--- START ---

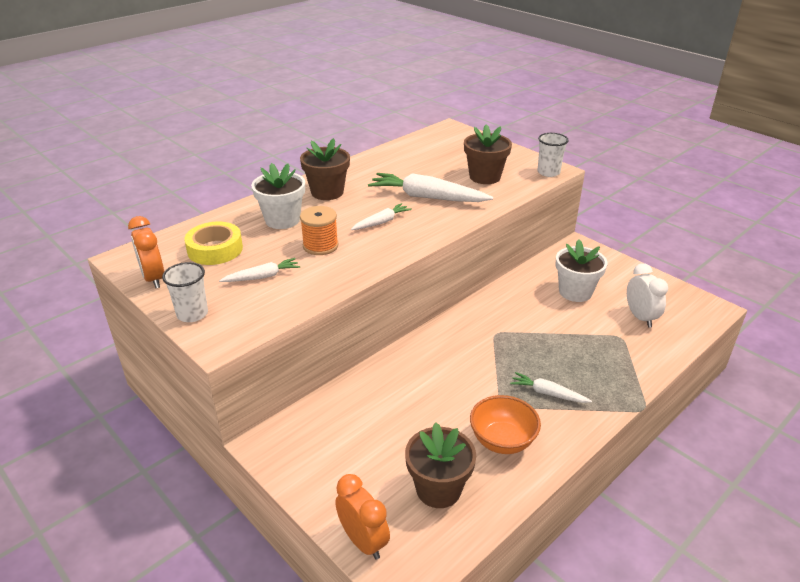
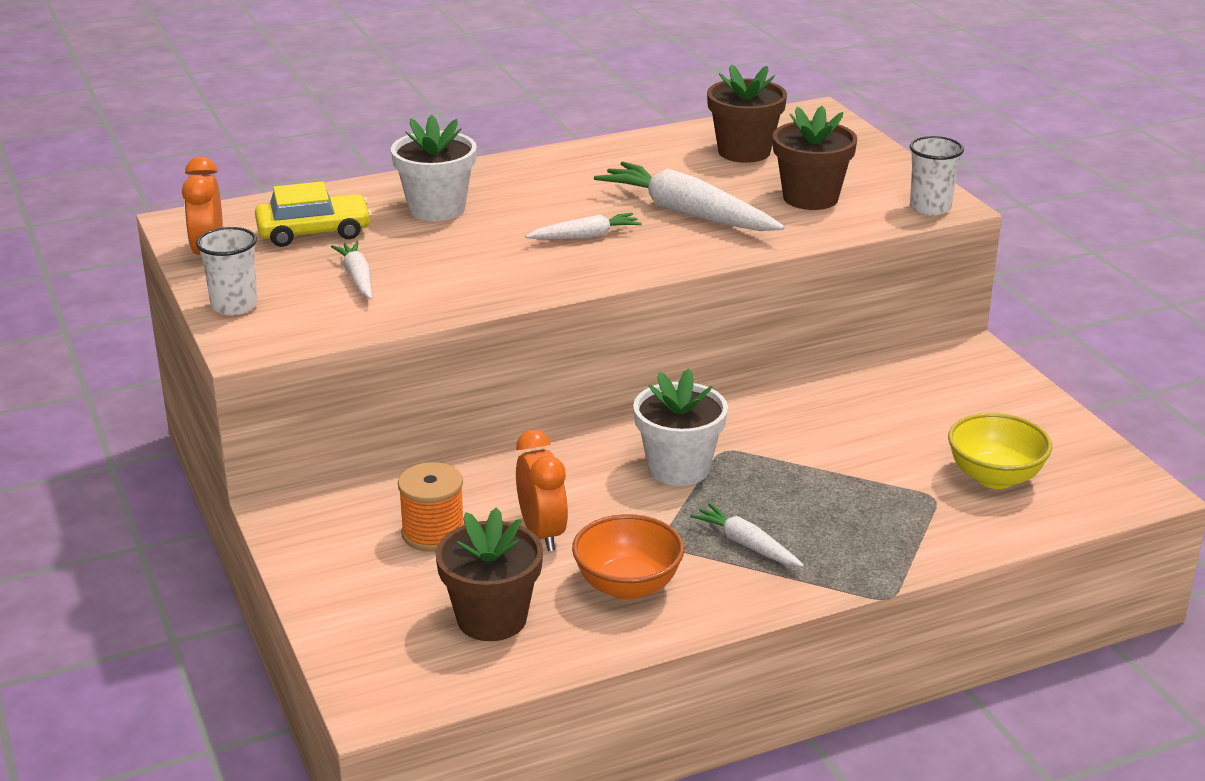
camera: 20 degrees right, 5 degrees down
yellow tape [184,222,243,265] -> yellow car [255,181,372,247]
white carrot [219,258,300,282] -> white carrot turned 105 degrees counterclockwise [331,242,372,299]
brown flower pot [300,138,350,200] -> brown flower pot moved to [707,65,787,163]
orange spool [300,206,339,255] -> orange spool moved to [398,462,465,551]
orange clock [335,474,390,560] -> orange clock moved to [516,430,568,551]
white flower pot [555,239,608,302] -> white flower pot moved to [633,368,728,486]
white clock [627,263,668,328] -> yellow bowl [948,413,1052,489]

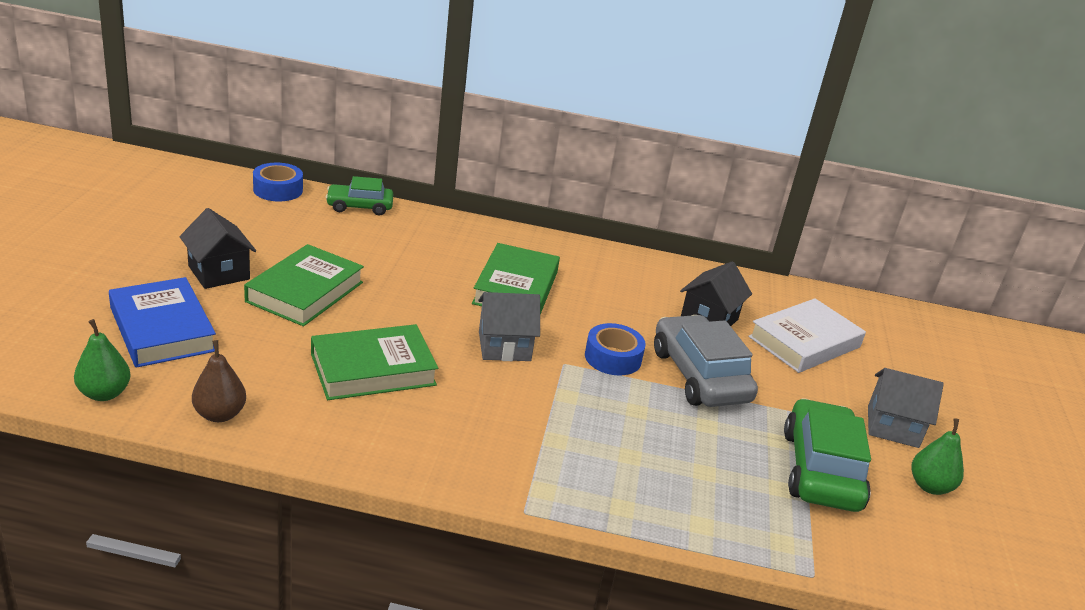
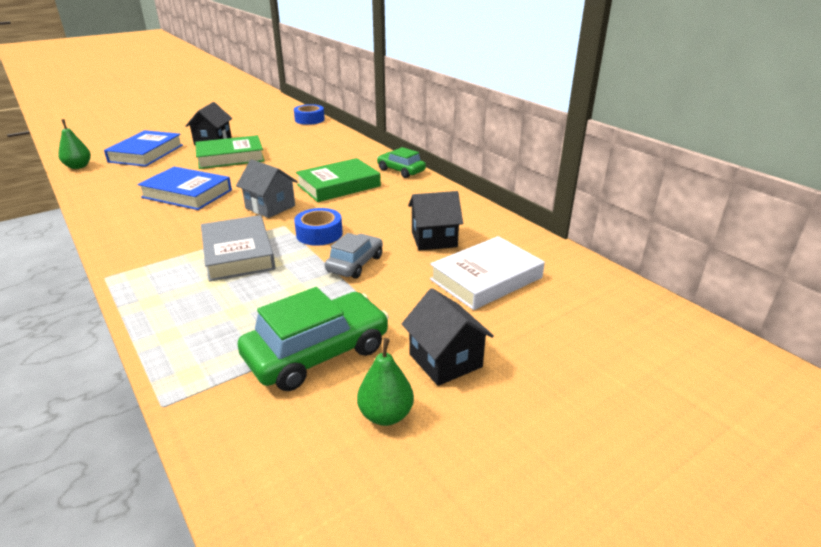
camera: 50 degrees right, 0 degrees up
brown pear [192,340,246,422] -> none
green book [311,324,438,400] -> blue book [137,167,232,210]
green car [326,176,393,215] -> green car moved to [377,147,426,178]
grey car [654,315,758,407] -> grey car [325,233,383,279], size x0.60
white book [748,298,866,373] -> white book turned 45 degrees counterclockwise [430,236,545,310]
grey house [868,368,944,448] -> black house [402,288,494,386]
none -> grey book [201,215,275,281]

--- END ---
--- START ---

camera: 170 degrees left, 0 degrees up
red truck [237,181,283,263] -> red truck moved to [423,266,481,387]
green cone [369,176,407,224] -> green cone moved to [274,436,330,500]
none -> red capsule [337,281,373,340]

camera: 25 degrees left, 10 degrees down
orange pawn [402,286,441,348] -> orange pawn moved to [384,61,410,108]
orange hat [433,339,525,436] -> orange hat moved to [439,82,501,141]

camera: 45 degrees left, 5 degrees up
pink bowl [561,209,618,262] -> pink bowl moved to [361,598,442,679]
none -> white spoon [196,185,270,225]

--- END ---

What are the lines, exactly as written above, from the line with "red truck [237,181,283,263]" to the line with "none -> white spoon [196,185,270,225]", both included? Output only those.

red truck [237,181,283,263] -> red truck moved to [423,266,481,387]
green cone [369,176,407,224] -> green cone moved to [274,436,330,500]
none -> red capsule [337,281,373,340]

camera: 25 degrees left, 10 degrees down
orange pawn [402,286,441,348] -> orange pawn moved to [384,61,410,108]
orange hat [433,339,525,436] -> orange hat moved to [439,82,501,141]

camera: 45 degrees left, 5 degrees up
pink bowl [561,209,618,262] -> pink bowl moved to [361,598,442,679]
none -> white spoon [196,185,270,225]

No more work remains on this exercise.